DATA IN THIS EXERCISE:

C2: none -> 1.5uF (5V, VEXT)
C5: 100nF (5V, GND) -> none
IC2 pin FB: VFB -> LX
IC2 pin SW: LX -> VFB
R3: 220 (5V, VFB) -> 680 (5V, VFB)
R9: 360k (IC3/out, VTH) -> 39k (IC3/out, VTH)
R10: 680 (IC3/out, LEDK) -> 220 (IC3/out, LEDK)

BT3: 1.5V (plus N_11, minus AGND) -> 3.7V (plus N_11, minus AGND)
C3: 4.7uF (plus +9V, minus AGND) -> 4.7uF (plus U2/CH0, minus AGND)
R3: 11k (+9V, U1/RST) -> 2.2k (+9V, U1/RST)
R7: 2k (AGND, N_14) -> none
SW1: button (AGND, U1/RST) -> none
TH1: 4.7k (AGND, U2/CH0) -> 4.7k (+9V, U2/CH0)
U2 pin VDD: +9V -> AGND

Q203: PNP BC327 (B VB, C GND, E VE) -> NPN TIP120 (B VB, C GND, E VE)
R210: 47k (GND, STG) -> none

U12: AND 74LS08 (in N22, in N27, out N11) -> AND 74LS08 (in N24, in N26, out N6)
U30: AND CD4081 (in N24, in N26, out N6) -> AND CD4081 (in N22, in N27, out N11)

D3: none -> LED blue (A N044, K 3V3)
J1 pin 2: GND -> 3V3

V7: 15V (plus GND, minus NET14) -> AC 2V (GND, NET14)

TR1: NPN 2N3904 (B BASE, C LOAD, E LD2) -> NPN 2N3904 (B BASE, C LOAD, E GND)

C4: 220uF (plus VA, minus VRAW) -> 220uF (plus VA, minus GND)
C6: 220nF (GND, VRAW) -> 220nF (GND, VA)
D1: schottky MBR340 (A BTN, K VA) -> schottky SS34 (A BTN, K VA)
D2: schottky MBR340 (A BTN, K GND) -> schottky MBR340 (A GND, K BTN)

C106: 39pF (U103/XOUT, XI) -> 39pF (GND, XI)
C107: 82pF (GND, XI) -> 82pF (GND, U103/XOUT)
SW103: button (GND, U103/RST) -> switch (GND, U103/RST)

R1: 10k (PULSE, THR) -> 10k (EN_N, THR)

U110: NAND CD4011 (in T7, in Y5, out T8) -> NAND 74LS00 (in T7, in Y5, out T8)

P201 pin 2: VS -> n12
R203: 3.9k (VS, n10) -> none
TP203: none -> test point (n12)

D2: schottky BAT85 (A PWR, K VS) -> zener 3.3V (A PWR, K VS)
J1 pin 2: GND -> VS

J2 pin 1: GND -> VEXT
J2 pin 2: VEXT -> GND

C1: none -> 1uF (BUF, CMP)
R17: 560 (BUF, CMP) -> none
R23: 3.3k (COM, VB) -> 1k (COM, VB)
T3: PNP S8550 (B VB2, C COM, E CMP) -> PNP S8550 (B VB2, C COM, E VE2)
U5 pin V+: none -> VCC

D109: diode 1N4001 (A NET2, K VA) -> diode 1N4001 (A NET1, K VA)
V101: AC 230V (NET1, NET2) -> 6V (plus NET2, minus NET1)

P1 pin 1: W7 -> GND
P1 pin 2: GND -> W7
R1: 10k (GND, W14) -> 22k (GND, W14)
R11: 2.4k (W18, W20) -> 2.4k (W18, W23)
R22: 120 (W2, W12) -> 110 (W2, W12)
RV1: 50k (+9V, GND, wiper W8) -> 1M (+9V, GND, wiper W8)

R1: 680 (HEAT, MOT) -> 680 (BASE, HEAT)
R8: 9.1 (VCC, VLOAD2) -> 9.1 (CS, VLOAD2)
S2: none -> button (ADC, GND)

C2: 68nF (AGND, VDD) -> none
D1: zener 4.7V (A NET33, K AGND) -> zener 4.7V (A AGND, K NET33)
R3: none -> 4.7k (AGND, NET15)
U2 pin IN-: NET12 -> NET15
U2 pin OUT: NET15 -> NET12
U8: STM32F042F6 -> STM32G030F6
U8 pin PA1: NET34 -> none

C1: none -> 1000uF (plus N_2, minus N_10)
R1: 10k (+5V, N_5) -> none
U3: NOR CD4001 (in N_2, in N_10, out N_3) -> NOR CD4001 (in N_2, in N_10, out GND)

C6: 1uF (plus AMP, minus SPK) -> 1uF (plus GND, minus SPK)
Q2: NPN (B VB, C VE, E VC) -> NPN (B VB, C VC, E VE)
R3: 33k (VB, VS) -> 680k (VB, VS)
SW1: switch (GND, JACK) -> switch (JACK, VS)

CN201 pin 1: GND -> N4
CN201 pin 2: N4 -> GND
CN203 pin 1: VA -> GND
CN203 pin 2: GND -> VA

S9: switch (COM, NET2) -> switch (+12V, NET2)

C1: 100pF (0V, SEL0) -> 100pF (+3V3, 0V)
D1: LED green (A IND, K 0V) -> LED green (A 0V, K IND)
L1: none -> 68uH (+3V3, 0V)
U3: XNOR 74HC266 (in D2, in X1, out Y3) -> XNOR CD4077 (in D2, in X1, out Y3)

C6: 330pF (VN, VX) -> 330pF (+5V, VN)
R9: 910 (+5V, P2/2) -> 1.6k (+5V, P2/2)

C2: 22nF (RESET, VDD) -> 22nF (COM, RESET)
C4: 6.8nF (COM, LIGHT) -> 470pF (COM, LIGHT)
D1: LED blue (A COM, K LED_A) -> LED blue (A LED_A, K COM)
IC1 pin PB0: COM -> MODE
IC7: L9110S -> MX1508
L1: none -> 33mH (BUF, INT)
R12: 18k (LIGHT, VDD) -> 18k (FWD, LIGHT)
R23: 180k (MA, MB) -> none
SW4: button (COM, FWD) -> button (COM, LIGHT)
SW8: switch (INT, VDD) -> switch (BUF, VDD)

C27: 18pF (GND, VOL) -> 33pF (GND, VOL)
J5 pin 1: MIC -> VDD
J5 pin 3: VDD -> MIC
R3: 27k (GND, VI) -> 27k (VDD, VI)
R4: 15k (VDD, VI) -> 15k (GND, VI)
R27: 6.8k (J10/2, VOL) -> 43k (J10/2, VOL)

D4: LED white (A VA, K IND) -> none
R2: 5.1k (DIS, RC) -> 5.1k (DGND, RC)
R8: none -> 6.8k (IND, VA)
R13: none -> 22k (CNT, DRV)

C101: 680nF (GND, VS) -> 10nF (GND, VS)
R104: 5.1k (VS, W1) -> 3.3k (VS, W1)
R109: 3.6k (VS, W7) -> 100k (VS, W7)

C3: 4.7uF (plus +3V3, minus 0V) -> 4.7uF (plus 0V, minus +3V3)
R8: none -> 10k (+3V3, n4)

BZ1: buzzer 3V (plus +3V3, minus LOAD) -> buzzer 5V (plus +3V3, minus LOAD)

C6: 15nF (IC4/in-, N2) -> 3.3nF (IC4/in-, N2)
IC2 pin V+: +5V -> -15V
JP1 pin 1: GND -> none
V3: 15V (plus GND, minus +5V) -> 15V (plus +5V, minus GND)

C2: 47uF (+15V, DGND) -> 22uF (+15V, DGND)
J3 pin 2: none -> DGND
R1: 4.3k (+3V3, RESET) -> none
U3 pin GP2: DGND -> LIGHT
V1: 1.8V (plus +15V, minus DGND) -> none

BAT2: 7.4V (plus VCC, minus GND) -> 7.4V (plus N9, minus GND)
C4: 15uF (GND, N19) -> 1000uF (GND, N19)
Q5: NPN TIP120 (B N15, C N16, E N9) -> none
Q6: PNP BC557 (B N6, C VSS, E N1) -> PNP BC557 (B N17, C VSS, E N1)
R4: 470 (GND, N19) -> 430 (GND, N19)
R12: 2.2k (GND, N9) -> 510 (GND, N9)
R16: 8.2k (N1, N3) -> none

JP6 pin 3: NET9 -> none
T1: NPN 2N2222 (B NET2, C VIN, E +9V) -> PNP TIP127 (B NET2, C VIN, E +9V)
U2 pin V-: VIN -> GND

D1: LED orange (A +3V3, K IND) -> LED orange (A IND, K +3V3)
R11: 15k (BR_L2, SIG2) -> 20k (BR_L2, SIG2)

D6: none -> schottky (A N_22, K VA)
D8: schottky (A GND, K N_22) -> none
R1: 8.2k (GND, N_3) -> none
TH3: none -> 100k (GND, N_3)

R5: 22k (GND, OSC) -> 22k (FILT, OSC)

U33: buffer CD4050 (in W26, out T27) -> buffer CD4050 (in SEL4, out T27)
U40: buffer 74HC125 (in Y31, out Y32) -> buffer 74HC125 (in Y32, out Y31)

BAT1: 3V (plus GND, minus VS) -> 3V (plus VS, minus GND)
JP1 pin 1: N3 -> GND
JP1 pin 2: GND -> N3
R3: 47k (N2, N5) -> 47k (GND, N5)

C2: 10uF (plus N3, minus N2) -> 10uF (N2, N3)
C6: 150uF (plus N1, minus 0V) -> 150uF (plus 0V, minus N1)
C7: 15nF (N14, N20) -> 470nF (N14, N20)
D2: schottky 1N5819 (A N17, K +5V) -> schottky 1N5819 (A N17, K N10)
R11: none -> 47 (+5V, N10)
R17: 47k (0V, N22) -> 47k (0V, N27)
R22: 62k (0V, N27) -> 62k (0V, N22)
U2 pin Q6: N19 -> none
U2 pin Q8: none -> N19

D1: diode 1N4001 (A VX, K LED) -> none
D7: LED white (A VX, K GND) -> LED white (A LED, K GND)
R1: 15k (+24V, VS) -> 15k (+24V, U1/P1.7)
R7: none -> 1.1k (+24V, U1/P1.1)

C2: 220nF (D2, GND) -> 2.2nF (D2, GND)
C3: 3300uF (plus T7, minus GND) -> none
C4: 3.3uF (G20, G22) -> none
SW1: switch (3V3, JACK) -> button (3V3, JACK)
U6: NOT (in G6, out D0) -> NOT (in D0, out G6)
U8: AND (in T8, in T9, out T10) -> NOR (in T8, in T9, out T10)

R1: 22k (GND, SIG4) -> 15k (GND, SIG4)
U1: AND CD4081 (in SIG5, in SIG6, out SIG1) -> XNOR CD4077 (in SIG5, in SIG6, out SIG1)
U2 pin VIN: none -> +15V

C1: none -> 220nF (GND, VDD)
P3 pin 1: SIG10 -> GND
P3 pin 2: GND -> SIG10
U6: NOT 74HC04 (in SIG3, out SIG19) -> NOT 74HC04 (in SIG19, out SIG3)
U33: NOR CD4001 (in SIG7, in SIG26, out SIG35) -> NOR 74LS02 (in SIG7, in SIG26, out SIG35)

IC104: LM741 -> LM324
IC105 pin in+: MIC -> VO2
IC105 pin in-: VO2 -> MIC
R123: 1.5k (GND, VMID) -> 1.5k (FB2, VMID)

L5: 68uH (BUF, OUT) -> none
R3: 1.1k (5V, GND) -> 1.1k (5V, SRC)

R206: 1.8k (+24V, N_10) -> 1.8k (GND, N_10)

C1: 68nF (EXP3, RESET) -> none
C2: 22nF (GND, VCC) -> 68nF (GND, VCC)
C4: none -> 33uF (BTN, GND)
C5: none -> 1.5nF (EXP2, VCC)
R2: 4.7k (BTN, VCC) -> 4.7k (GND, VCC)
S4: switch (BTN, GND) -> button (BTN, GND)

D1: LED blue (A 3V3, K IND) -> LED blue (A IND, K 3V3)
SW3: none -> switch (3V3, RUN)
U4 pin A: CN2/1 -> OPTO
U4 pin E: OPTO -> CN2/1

REQUIRED WORK:
Every line that contains the string "DGND" should be copied from the records.

EXPECTED ANSWER:
R2: 5.1k (DIS, RC) -> 5.1k (DGND, RC)
C2: 47uF (+15V, DGND) -> 22uF (+15V, DGND)
J3 pin 2: none -> DGND
U3 pin GP2: DGND -> LIGHT
V1: 1.8V (plus +15V, minus DGND) -> none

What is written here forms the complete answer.